Given entries section start
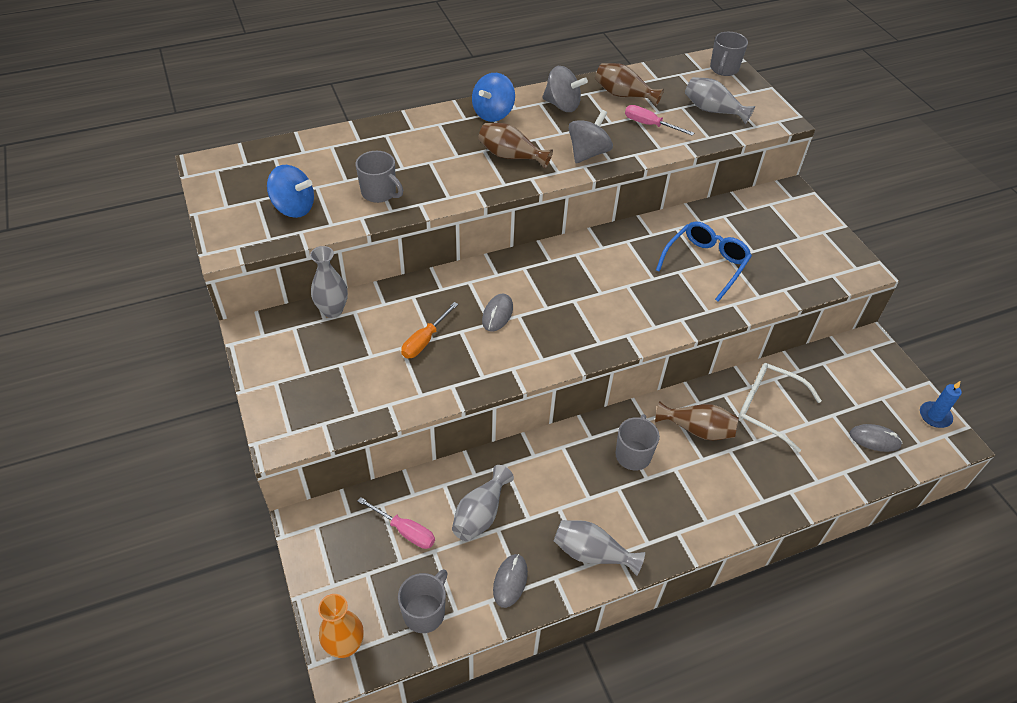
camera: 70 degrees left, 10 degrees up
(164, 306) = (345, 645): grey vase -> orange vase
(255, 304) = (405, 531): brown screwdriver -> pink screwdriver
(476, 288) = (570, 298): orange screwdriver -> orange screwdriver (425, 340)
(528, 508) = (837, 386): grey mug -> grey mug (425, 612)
Given entries section end
Task: Which lines hold the word "screwdriver"? Copy each of them from the records.

Response to this task:
(255, 304) = (405, 531): brown screwdriver -> pink screwdriver
(476, 288) = (570, 298): orange screwdriver -> orange screwdriver (425, 340)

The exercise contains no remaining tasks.